=== EXERCISE ===
Of all the lines below, return only those starting with the line holding "red teapot: 2 -> 0" and going on through the line holding "pink spoon: 12 -> 15", exactly as written.

....................

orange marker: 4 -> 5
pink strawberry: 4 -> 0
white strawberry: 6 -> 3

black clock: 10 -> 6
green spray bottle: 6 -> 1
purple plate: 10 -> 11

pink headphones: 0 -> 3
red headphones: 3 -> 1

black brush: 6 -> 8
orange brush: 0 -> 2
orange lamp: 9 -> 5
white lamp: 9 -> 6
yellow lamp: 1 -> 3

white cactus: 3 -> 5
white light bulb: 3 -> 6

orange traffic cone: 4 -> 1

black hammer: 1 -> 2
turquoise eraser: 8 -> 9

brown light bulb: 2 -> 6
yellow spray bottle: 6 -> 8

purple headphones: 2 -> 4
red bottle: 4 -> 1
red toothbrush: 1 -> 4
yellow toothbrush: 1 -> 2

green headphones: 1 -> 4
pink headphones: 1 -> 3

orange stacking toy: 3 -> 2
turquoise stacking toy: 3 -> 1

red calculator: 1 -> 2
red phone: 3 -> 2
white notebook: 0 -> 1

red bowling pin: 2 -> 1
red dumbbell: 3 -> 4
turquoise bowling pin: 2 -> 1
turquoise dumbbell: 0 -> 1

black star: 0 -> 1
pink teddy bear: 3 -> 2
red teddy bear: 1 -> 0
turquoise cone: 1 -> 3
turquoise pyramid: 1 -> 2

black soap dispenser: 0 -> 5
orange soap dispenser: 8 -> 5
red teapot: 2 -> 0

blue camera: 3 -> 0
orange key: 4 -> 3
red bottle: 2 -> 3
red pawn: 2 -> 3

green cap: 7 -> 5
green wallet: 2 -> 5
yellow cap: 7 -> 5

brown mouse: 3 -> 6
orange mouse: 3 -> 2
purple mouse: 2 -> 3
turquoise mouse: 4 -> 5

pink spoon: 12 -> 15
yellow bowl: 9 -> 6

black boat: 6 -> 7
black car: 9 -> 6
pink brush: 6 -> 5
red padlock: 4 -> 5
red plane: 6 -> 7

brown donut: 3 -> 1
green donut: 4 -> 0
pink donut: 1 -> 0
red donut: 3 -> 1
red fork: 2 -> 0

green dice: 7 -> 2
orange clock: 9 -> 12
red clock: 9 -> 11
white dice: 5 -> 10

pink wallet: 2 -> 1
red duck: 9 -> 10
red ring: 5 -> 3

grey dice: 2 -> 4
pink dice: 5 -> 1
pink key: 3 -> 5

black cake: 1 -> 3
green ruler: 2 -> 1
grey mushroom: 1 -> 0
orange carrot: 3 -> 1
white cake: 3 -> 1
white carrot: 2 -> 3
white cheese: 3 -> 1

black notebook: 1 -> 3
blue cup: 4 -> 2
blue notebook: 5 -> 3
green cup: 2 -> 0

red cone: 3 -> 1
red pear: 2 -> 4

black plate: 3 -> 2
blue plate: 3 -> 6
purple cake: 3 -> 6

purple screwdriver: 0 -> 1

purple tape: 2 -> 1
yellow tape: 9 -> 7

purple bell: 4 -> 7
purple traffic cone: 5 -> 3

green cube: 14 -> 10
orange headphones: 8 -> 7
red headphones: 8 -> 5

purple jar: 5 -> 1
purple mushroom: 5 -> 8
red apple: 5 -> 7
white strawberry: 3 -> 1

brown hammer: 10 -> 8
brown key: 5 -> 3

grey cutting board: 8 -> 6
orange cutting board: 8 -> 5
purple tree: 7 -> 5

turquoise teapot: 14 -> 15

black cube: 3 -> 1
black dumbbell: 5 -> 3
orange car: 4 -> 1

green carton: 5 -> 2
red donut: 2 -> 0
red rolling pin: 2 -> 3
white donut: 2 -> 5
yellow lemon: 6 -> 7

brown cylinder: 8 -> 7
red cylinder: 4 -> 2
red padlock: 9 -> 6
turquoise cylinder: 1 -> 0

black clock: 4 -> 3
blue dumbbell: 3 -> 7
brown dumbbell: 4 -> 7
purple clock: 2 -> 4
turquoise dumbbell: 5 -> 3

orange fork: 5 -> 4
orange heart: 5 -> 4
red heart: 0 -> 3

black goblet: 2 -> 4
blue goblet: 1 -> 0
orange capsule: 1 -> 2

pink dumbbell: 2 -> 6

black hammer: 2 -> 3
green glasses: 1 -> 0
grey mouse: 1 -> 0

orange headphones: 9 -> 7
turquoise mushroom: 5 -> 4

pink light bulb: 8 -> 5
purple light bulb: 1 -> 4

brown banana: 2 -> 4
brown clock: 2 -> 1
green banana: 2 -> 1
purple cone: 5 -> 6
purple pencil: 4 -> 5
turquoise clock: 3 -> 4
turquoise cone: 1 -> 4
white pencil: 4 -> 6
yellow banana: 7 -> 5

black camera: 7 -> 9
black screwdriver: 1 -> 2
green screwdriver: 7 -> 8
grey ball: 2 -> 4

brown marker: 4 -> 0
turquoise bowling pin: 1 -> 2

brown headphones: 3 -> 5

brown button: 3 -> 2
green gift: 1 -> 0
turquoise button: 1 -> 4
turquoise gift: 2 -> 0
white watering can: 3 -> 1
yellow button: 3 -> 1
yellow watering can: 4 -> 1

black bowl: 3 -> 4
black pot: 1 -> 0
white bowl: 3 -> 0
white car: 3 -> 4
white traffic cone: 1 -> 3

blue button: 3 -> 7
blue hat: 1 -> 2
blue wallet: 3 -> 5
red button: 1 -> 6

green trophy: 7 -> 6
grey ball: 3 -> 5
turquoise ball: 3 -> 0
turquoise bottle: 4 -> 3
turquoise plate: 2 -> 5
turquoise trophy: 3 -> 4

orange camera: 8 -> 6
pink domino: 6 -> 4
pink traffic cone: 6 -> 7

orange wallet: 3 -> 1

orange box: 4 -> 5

....................

=== RESULT FOR THIS TASK ===
red teapot: 2 -> 0

blue camera: 3 -> 0
orange key: 4 -> 3
red bottle: 2 -> 3
red pawn: 2 -> 3

green cap: 7 -> 5
green wallet: 2 -> 5
yellow cap: 7 -> 5

brown mouse: 3 -> 6
orange mouse: 3 -> 2
purple mouse: 2 -> 3
turquoise mouse: 4 -> 5

pink spoon: 12 -> 15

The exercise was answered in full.